### Exercise goal:
Word for word, set down every line of the entries below from the line with "DIGITS pin CLK: 7 -> 5V" to the line with "AUDIO2 pin GND: GND -> 3V3", including both, and no other line.

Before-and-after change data
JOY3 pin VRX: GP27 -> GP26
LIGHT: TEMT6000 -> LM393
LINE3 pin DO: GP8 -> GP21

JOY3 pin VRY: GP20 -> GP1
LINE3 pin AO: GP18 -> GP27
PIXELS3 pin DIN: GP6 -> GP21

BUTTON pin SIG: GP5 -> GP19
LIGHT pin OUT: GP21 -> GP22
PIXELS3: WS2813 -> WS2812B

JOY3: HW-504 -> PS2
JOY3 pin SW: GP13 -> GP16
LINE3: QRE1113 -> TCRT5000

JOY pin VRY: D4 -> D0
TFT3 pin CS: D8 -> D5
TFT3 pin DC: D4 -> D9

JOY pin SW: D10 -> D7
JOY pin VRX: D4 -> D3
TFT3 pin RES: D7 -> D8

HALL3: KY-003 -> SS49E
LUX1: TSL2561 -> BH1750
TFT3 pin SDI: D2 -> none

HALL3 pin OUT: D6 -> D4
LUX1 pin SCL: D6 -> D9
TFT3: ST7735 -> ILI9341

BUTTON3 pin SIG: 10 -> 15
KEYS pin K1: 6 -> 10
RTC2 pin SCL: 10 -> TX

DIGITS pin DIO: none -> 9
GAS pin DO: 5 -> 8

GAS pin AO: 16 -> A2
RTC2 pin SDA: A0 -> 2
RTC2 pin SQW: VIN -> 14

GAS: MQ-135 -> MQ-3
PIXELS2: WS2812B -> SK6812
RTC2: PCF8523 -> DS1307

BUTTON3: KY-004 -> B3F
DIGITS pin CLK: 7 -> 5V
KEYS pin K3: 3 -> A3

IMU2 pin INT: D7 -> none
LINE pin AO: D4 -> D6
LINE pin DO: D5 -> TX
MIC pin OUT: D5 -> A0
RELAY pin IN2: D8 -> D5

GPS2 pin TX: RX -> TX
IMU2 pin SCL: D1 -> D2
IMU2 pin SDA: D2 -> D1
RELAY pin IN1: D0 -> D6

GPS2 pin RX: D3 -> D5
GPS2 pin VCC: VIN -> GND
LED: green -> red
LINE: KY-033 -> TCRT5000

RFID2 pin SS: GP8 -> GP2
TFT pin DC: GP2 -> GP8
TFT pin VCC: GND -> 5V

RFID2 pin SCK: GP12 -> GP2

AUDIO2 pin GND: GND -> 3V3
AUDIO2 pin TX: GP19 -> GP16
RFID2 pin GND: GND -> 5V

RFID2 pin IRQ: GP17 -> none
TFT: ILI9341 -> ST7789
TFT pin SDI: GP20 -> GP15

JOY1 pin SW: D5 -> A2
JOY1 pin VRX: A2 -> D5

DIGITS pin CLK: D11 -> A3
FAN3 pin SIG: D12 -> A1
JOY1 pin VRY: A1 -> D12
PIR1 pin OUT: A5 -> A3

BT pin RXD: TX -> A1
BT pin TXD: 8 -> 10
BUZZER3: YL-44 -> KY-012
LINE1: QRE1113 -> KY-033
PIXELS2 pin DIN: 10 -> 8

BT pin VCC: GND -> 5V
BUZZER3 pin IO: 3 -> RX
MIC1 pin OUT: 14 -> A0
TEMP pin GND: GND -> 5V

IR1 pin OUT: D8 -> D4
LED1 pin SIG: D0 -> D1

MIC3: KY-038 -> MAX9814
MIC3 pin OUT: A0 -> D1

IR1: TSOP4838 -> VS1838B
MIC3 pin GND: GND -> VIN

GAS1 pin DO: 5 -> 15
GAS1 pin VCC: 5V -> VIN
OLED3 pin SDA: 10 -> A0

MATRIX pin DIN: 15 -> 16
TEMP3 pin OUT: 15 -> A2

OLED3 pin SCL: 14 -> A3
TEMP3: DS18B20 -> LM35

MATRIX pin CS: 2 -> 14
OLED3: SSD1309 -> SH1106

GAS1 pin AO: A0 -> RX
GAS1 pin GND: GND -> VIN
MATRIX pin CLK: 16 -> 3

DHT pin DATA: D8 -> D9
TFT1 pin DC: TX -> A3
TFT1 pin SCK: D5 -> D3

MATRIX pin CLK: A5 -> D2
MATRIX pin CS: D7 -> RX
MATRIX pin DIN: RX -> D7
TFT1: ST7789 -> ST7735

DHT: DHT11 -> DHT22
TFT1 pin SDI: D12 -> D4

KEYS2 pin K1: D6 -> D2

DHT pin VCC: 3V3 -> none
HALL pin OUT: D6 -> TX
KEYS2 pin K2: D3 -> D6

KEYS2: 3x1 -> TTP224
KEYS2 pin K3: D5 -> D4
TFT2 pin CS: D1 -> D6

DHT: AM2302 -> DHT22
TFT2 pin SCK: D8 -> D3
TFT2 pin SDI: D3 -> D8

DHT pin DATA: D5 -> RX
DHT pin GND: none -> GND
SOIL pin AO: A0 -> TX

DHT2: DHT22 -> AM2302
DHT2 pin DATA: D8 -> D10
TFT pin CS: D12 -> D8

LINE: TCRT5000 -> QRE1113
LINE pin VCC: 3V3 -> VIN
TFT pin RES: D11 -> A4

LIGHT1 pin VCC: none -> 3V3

### Task answer:
DIGITS pin CLK: 7 -> 5V
KEYS pin K3: 3 -> A3

IMU2 pin INT: D7 -> none
LINE pin AO: D4 -> D6
LINE pin DO: D5 -> TX
MIC pin OUT: D5 -> A0
RELAY pin IN2: D8 -> D5

GPS2 pin TX: RX -> TX
IMU2 pin SCL: D1 -> D2
IMU2 pin SDA: D2 -> D1
RELAY pin IN1: D0 -> D6

GPS2 pin RX: D3 -> D5
GPS2 pin VCC: VIN -> GND
LED: green -> red
LINE: KY-033 -> TCRT5000

RFID2 pin SS: GP8 -> GP2
TFT pin DC: GP2 -> GP8
TFT pin VCC: GND -> 5V

RFID2 pin SCK: GP12 -> GP2

AUDIO2 pin GND: GND -> 3V3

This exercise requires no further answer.